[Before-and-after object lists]
########################################

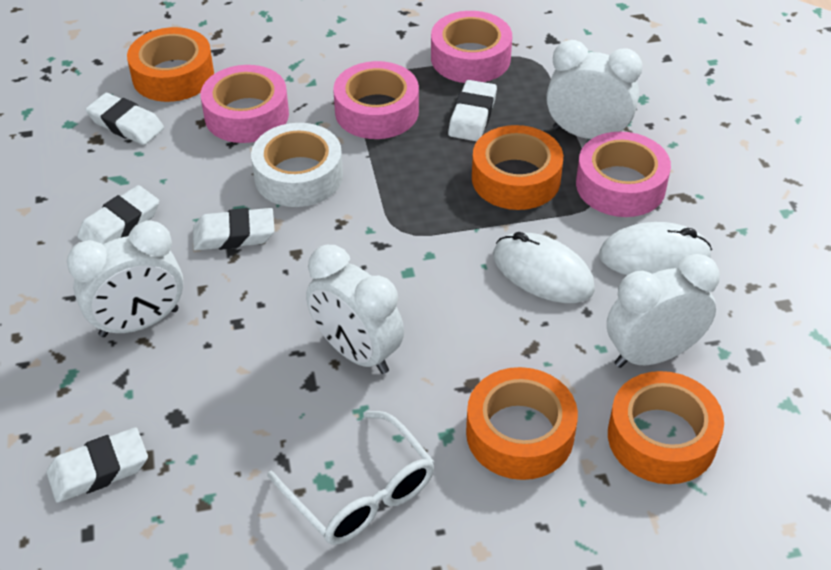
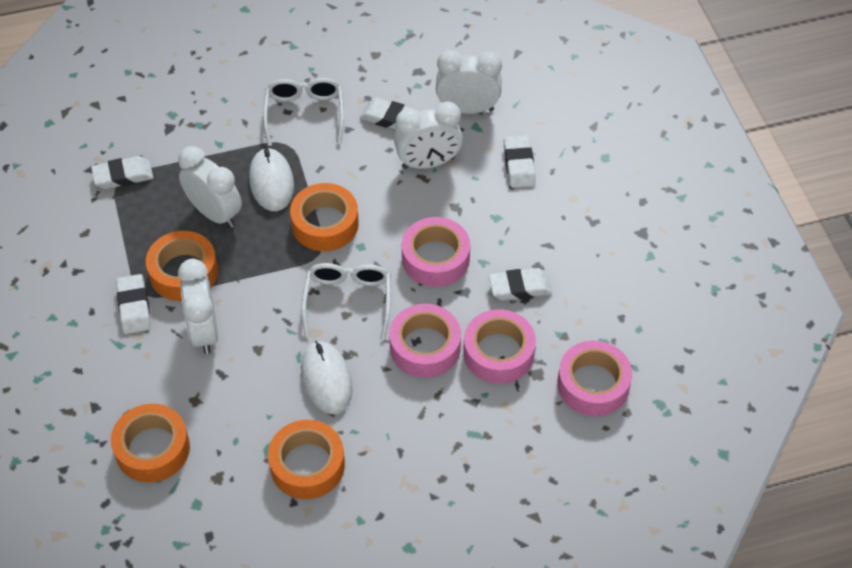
white glasses: 1 -> 2
white tape: 1 -> 0

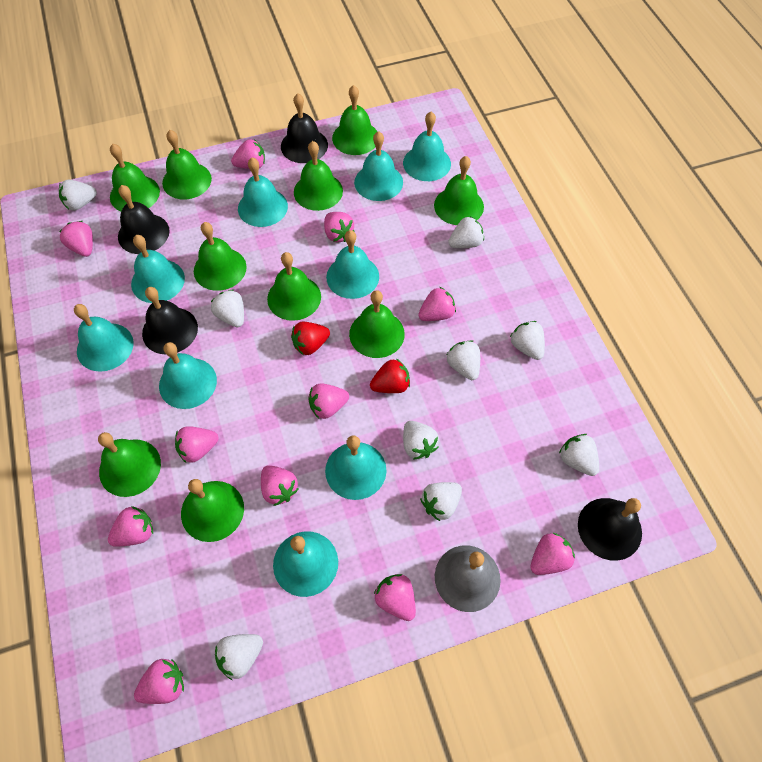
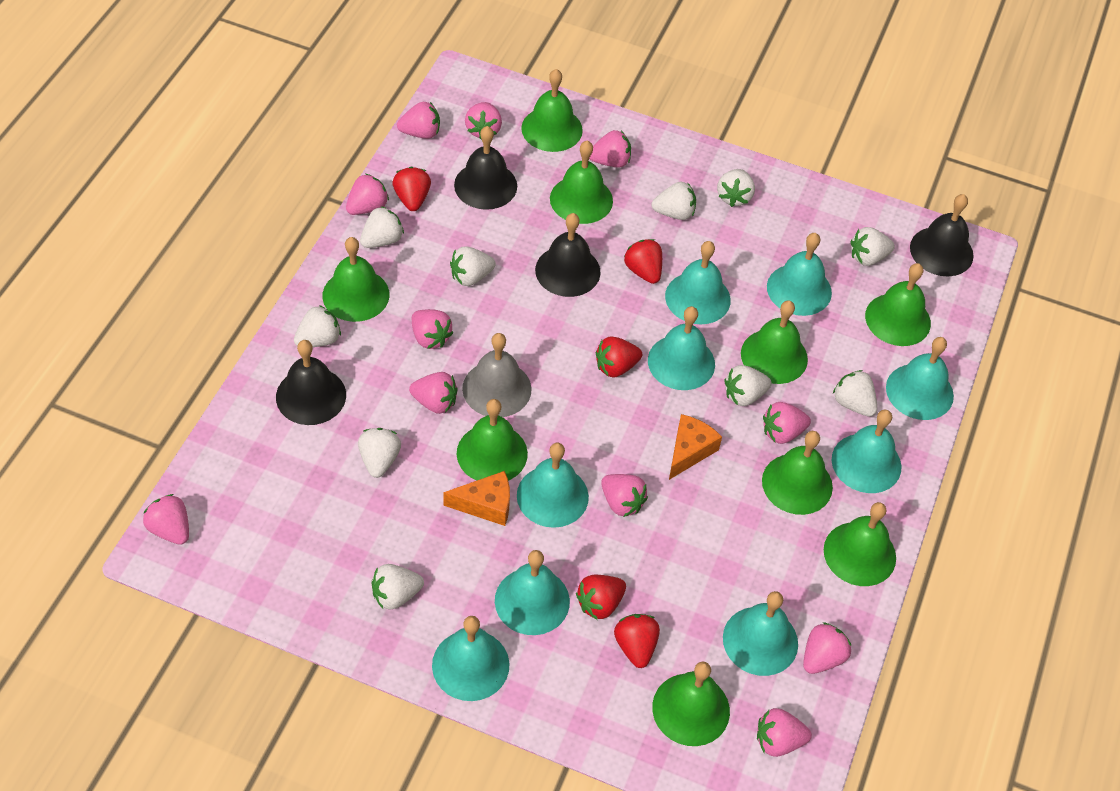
green bell: 10 -> 9
orange cheese: 0 -> 2
red strawberry: 2 -> 5
white strawberry: 9 -> 10

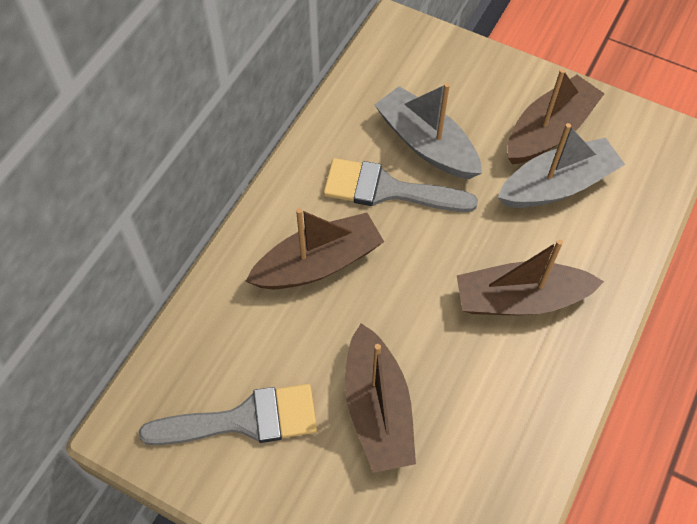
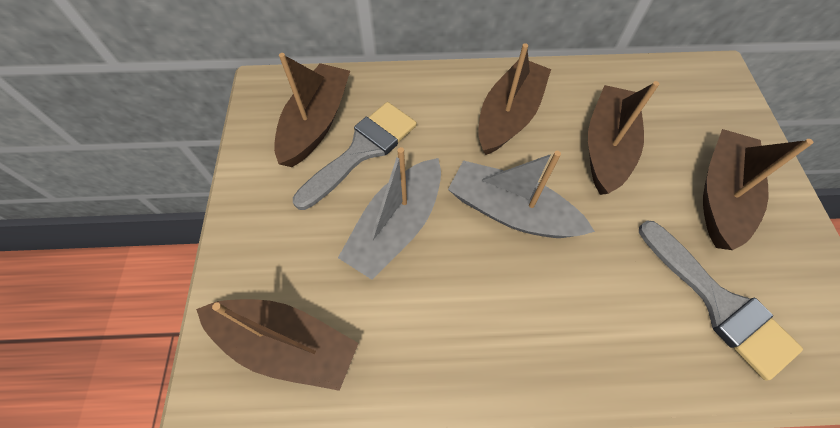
brown boat: 4 -> 5

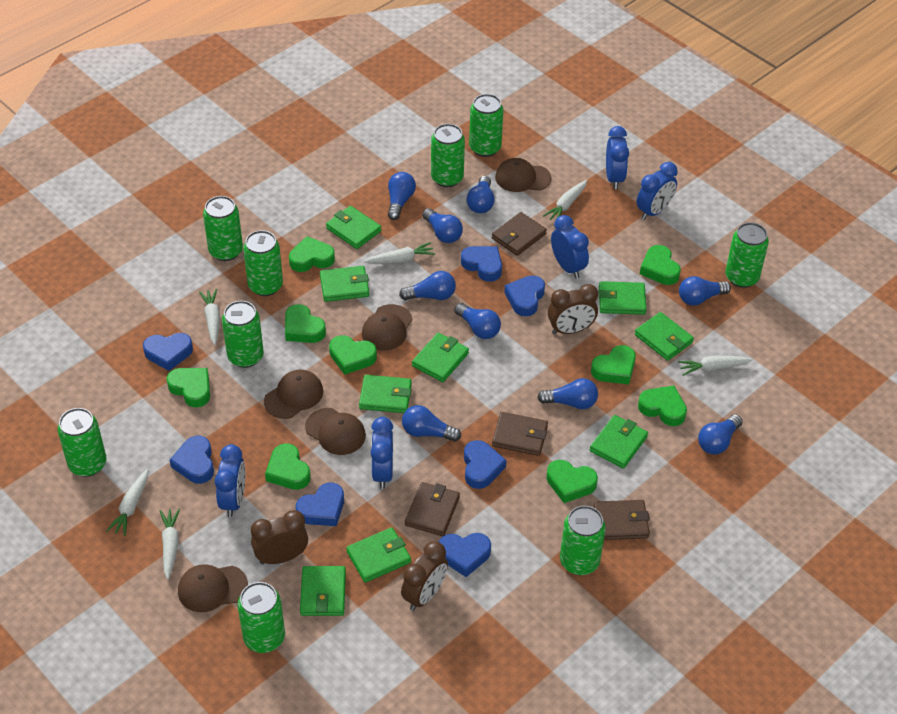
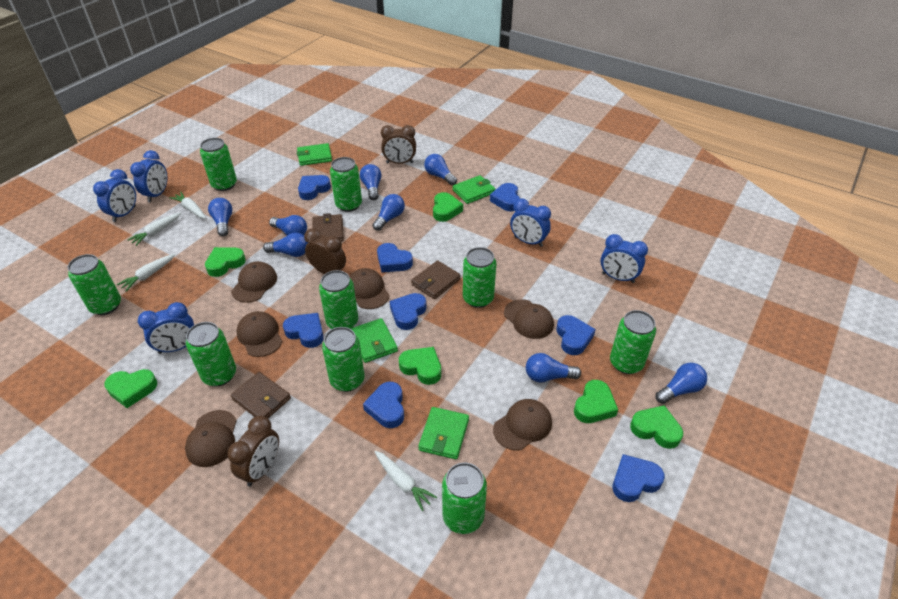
blue heart: 7 -> 8
blue light bulb: 9 -> 8
brown cap: 5 -> 6
brown wallet: 4 -> 3
green heart: 9 -> 6
green wallet: 9 -> 4
white carrot: 6 -> 4

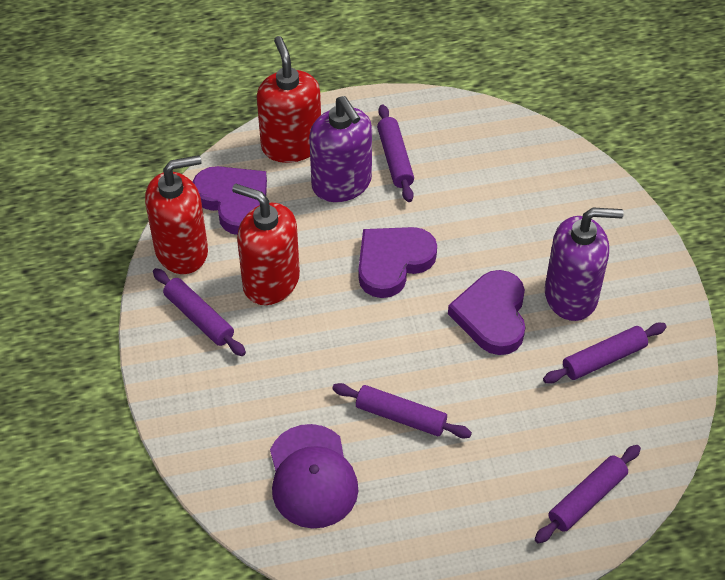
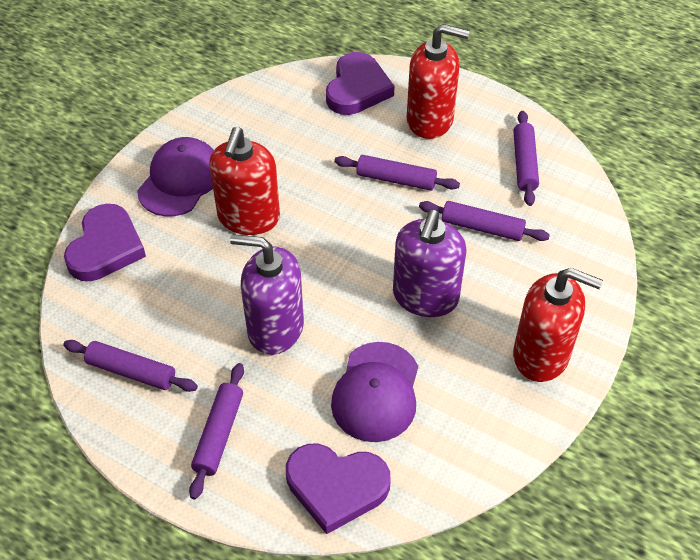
purple cap: 1 -> 2

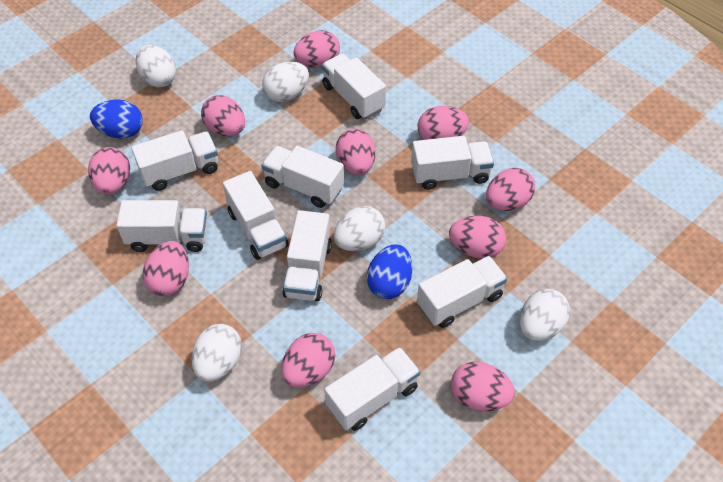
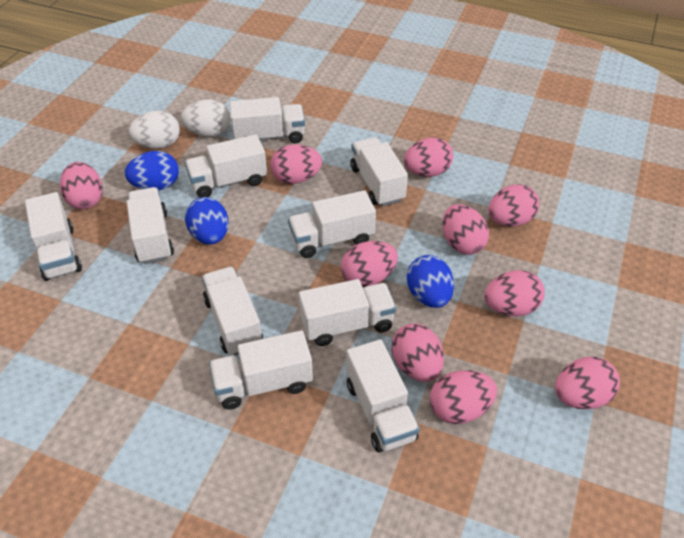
blue egg: 2 -> 3
white egg: 5 -> 2
white truck: 9 -> 10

########################################

● Task to complete:
Apart from the images, the entries above must be returned without alteration.

● Problem solution:
white glasses: 1 -> 2
white tape: 1 -> 0

green bell: 10 -> 9
orange cheese: 0 -> 2
red strawberry: 2 -> 5
white strawberry: 9 -> 10

brown boat: 4 -> 5

blue heart: 7 -> 8
blue light bulb: 9 -> 8
brown cap: 5 -> 6
brown wallet: 4 -> 3
green heart: 9 -> 6
green wallet: 9 -> 4
white carrot: 6 -> 4

purple cap: 1 -> 2

blue egg: 2 -> 3
white egg: 5 -> 2
white truck: 9 -> 10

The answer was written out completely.